__Task prompt__
Return, character for character, the lines from the one bearing "Outline anything matching" through the end of the material. Omit everything before that line.

__Task material__
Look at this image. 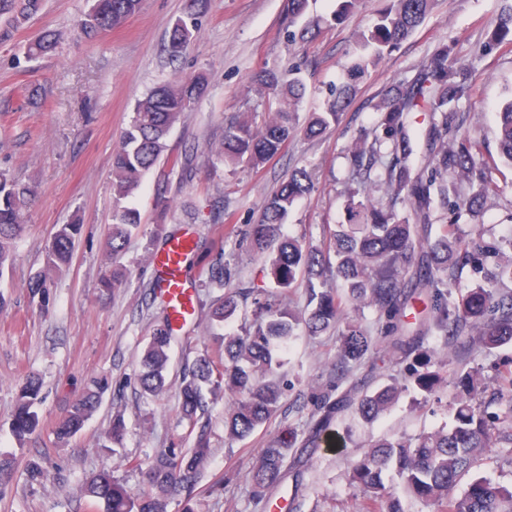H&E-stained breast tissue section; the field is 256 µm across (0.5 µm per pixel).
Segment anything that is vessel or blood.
<instances>
[{
	"label": "vessel or blood",
	"mask_w": 512,
	"mask_h": 512,
	"mask_svg": "<svg viewBox=\"0 0 512 512\" xmlns=\"http://www.w3.org/2000/svg\"><path fill=\"white\" fill-rule=\"evenodd\" d=\"M191 245L190 236L172 237L153 260L156 284L166 299L167 317L173 325L185 323L193 316L190 300L194 286L183 271L184 256Z\"/></svg>",
	"instance_id": "1"
}]
</instances>
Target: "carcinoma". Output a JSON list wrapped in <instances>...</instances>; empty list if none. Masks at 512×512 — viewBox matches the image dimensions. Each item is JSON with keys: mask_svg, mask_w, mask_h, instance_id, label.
<instances>
[{"mask_svg": "<svg viewBox=\"0 0 512 512\" xmlns=\"http://www.w3.org/2000/svg\"><path fill=\"white\" fill-rule=\"evenodd\" d=\"M209 0H187L183 16L171 26L168 41L186 47L198 30V20ZM41 0H0V17L8 25L40 9ZM139 0H94L91 11L80 23L82 33L94 38L133 15ZM432 9V0H386L376 13V23L355 39V51L347 63L349 80L331 91L321 111L312 113L303 127L294 122V112L305 95L301 80L274 70L255 76L257 90L271 91L288 101L257 128L256 115L246 112L224 131V143L216 152L222 162L242 160L258 167L276 156L297 132L318 138L338 122L357 96L360 80L420 26ZM512 44V5L502 9L494 27L477 49L487 56ZM55 37L46 32L30 42L26 53L40 57L52 52ZM207 79L198 74L156 86L135 107V116L125 130L112 158V193L116 200L130 196L142 177L154 170L161 158L179 168L182 180L196 173L191 154L168 152V134L183 112L205 92ZM474 68L459 61L454 42L439 45L415 74L381 93L375 105L371 128L364 129L345 150L348 199L347 221L335 225L326 241L314 244L285 236L281 226L289 209L314 189L312 172L295 168L280 189L264 204L259 220L252 225V250L269 260L271 279L279 293L256 300L251 321L222 336L214 351L199 355L183 372L178 388L180 414L190 425L192 447L180 455L160 454L146 464L145 487L136 493L102 470L87 481L84 494L91 512H165L172 496L189 502L199 489L204 464L209 458L211 430L204 392L223 394L224 434L242 440L276 416L285 385L280 373V354L289 340L302 331L321 336L338 330L335 352L336 374L346 375L368 354L384 344L391 357L416 353L410 378L423 392L430 393L441 380L432 369L436 348L425 346L438 333L444 339L475 336L487 350L512 343V233L498 240L485 238L477 225L468 234L455 231L462 217H479L483 201L500 172L498 162L512 169V99L498 113L497 156H484L479 141L464 128L459 102L471 97ZM429 113L426 127L413 124L412 113ZM385 186V198L372 200V184ZM471 192L462 195L458 184ZM28 190L8 174L0 173V276L12 265V240L23 224L22 207ZM140 224L130 208L113 211L112 228L106 241L112 258L125 249ZM79 224H62L48 248V266L58 268L70 258ZM469 270L481 282L466 292L457 286L459 273ZM205 288H224L232 273L219 262L205 271ZM305 278L308 300L302 310L291 305L288 289L298 277ZM125 274L115 267L105 271L101 287L110 291L123 284ZM329 279L341 283L339 295L316 284ZM242 293L232 291L212 301L208 317L222 325L239 312ZM375 310V333L357 318L361 308ZM172 330L169 322L154 329L141 358V393L155 396L166 387V371ZM508 383V412L491 414L474 402V379L456 377L459 389L454 423L415 439H379L352 466V480L384 502L379 512H402L400 502L386 495L384 472L392 469L404 494L425 500L437 512H512V487L475 478L460 494L455 487L489 450L495 447L498 426L512 428V376ZM356 392L351 388L331 398L315 397L317 418L313 420L302 447L297 436L267 444L256 456L248 479L259 496L278 486L288 460L300 461L320 447L332 421L348 412L372 423L394 403L403 388L388 382L377 389ZM41 385L32 376L23 388L11 428L22 439L36 424L33 406ZM104 387L95 383L76 399L58 427L65 442L76 435L96 411Z\"/></svg>", "mask_w": 512, "mask_h": 512, "instance_id": "obj_1", "label": "carcinoma"}]
</instances>
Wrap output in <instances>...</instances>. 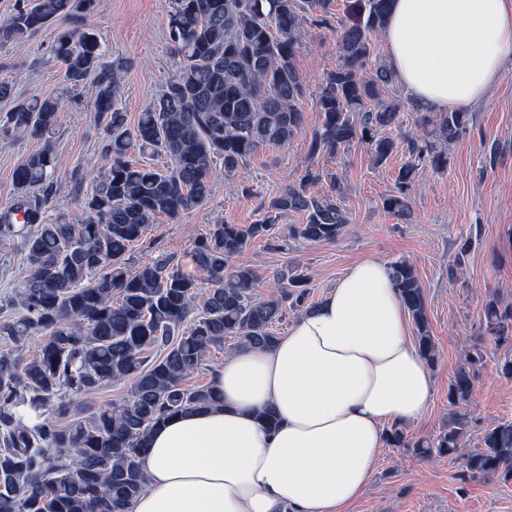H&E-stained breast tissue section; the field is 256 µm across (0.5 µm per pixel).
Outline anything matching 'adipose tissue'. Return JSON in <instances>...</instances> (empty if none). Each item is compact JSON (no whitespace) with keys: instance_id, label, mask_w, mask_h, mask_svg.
<instances>
[{"instance_id":"ef3b65f1","label":"adipose tissue","mask_w":512,"mask_h":512,"mask_svg":"<svg viewBox=\"0 0 512 512\" xmlns=\"http://www.w3.org/2000/svg\"><path fill=\"white\" fill-rule=\"evenodd\" d=\"M387 64L412 101L470 111L512 61V0H390ZM221 402L152 432L129 512H347L386 442L428 413L434 378L388 265H350L272 346L213 374ZM274 424H267L266 413Z\"/></svg>"}]
</instances>
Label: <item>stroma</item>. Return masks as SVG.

__Result for this task__
Outline anything matching 'adipose tissue'. Return JSON in <instances>...</instances> (empty if none). Each item is compact JSON (no whitespace) with keys: instance_id, label, mask_w, mask_h, mask_svg.
<instances>
[{"instance_id":"ef3b65f1","label":"adipose tissue","mask_w":512,"mask_h":512,"mask_svg":"<svg viewBox=\"0 0 512 512\" xmlns=\"http://www.w3.org/2000/svg\"><path fill=\"white\" fill-rule=\"evenodd\" d=\"M387 64L412 101L470 111L512 61V0H390ZM221 402L152 432L129 512H347L386 442L428 413L434 378L388 265H350L272 346L213 374ZM274 424H267L266 413Z\"/></svg>"}]
</instances>
Label: <item>stroma</item>. Return masks as SVG.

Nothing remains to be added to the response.